(Beginning of MATERIAL FOR THIS TASK)
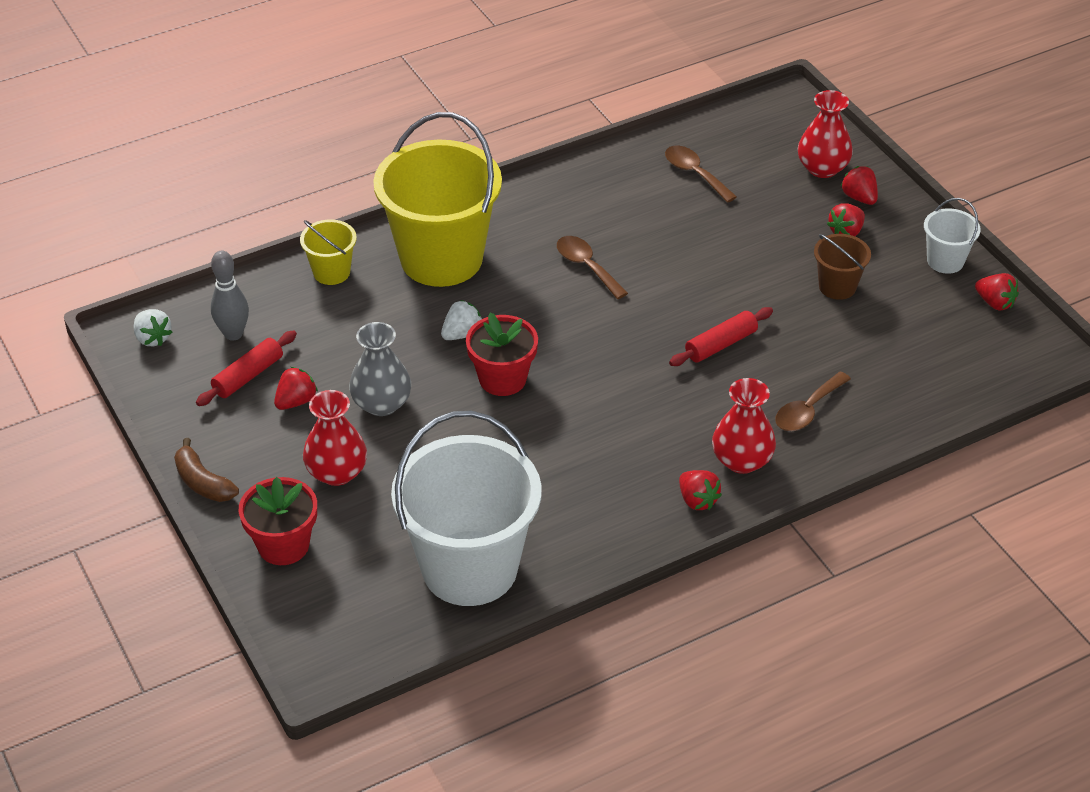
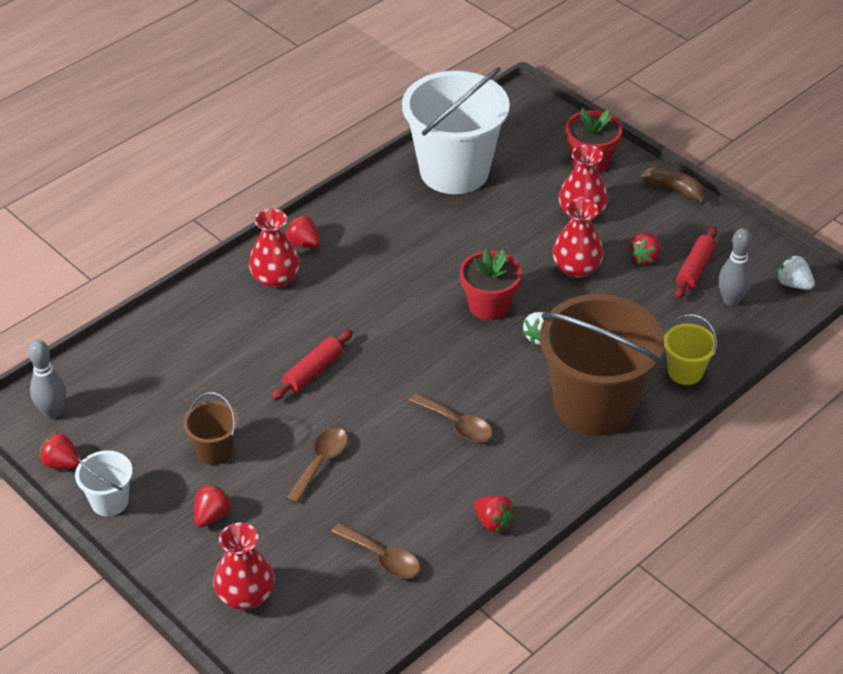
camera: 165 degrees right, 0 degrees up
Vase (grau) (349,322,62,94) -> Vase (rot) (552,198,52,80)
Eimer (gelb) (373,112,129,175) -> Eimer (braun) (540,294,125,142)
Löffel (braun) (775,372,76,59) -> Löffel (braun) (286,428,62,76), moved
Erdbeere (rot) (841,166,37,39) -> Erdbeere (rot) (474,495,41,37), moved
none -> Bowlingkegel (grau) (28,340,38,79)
(End of MATERIAL FOR THIS TASK)
**WORK REQUEST**
Check each line of the records for "moved" and copy the ones that contain it.

**FINISHED TASK**
Löffel (braun) (775,372,76,59) -> Löffel (braun) (286,428,62,76), moved
Erdbeere (rot) (841,166,37,39) -> Erdbeere (rot) (474,495,41,37), moved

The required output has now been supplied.